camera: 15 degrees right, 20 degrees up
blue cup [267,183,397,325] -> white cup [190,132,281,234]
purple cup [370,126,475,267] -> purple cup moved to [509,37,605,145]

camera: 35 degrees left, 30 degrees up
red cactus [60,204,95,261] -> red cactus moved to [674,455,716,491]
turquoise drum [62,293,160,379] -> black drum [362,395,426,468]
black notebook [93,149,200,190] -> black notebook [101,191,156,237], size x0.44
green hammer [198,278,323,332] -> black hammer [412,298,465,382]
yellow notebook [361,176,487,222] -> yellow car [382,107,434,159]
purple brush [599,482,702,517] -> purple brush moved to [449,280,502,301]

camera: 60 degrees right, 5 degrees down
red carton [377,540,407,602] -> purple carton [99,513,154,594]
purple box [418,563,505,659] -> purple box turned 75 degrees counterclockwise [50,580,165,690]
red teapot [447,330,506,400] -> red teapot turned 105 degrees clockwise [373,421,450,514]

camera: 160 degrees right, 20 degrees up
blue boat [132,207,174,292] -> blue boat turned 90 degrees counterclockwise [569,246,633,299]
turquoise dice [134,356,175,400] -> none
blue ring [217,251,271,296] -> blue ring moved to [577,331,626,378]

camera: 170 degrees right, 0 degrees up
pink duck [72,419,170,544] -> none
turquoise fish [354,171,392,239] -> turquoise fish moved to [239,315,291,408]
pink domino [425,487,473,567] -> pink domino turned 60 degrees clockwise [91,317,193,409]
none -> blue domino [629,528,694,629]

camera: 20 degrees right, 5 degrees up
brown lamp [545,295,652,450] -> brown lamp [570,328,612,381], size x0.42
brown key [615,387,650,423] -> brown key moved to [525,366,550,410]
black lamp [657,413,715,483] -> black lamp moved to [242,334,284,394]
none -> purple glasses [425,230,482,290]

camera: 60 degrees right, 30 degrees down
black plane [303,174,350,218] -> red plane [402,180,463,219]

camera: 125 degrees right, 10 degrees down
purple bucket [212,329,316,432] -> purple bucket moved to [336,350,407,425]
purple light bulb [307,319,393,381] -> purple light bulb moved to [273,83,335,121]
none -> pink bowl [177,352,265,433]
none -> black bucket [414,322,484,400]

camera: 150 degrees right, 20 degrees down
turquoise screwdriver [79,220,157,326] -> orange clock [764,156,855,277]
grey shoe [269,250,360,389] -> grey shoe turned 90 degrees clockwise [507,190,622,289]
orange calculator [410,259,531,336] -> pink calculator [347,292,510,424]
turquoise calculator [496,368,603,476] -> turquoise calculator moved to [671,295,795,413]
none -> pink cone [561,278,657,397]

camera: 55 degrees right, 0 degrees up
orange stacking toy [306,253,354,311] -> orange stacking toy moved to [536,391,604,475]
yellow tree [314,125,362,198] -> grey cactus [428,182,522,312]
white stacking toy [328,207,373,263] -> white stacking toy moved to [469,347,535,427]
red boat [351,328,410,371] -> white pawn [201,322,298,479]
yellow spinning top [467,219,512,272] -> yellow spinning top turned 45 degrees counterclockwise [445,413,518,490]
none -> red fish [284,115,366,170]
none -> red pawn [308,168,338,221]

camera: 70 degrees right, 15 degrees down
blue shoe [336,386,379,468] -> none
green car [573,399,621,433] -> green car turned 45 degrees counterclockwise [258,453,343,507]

☆ ☆ ☆ ☆ ☆

Work instruction. A full, exact repeat of the entries above is required.

Answer box.
camera: 15 degrees right, 20 degrees up
blue cup [267,183,397,325] -> white cup [190,132,281,234]
purple cup [370,126,475,267] -> purple cup moved to [509,37,605,145]

camera: 35 degrees left, 30 degrees up
red cactus [60,204,95,261] -> red cactus moved to [674,455,716,491]
turquoise drum [62,293,160,379] -> black drum [362,395,426,468]
black notebook [93,149,200,190] -> black notebook [101,191,156,237], size x0.44
green hammer [198,278,323,332] -> black hammer [412,298,465,382]
yellow notebook [361,176,487,222] -> yellow car [382,107,434,159]
purple brush [599,482,702,517] -> purple brush moved to [449,280,502,301]

camera: 60 degrees right, 5 degrees down
red carton [377,540,407,602] -> purple carton [99,513,154,594]
purple box [418,563,505,659] -> purple box turned 75 degrees counterclockwise [50,580,165,690]
red teapot [447,330,506,400] -> red teapot turned 105 degrees clockwise [373,421,450,514]

camera: 160 degrees right, 20 degrees up
blue boat [132,207,174,292] -> blue boat turned 90 degrees counterclockwise [569,246,633,299]
turquoise dice [134,356,175,400] -> none
blue ring [217,251,271,296] -> blue ring moved to [577,331,626,378]

camera: 170 degrees right, 0 degrees up
pink duck [72,419,170,544] -> none
turquoise fish [354,171,392,239] -> turquoise fish moved to [239,315,291,408]
pink domino [425,487,473,567] -> pink domino turned 60 degrees clockwise [91,317,193,409]
none -> blue domino [629,528,694,629]

camera: 20 degrees right, 5 degrees up
brown lamp [545,295,652,450] -> brown lamp [570,328,612,381], size x0.42
brown key [615,387,650,423] -> brown key moved to [525,366,550,410]
black lamp [657,413,715,483] -> black lamp moved to [242,334,284,394]
none -> purple glasses [425,230,482,290]

camera: 60 degrees right, 30 degrees down
black plane [303,174,350,218] -> red plane [402,180,463,219]

camera: 125 degrees right, 10 degrees down
purple bucket [212,329,316,432] -> purple bucket moved to [336,350,407,425]
purple light bulb [307,319,393,381] -> purple light bulb moved to [273,83,335,121]
none -> pink bowl [177,352,265,433]
none -> black bucket [414,322,484,400]

camera: 150 degrees right, 20 degrees down
turquoise screwdriver [79,220,157,326] -> orange clock [764,156,855,277]
grey shoe [269,250,360,389] -> grey shoe turned 90 degrees clockwise [507,190,622,289]
orange calculator [410,259,531,336] -> pink calculator [347,292,510,424]
turquoise calculator [496,368,603,476] -> turquoise calculator moved to [671,295,795,413]
none -> pink cone [561,278,657,397]

camera: 55 degrees right, 0 degrees up
orange stacking toy [306,253,354,311] -> orange stacking toy moved to [536,391,604,475]
yellow tree [314,125,362,198] -> grey cactus [428,182,522,312]
white stacking toy [328,207,373,263] -> white stacking toy moved to [469,347,535,427]
red boat [351,328,410,371] -> white pawn [201,322,298,479]
yellow spinning top [467,219,512,272] -> yellow spinning top turned 45 degrees counterclockwise [445,413,518,490]
none -> red fish [284,115,366,170]
none -> red pawn [308,168,338,221]

camera: 70 degrees right, 15 degrees down
blue shoe [336,386,379,468] -> none
green car [573,399,621,433] -> green car turned 45 degrees counterclockwise [258,453,343,507]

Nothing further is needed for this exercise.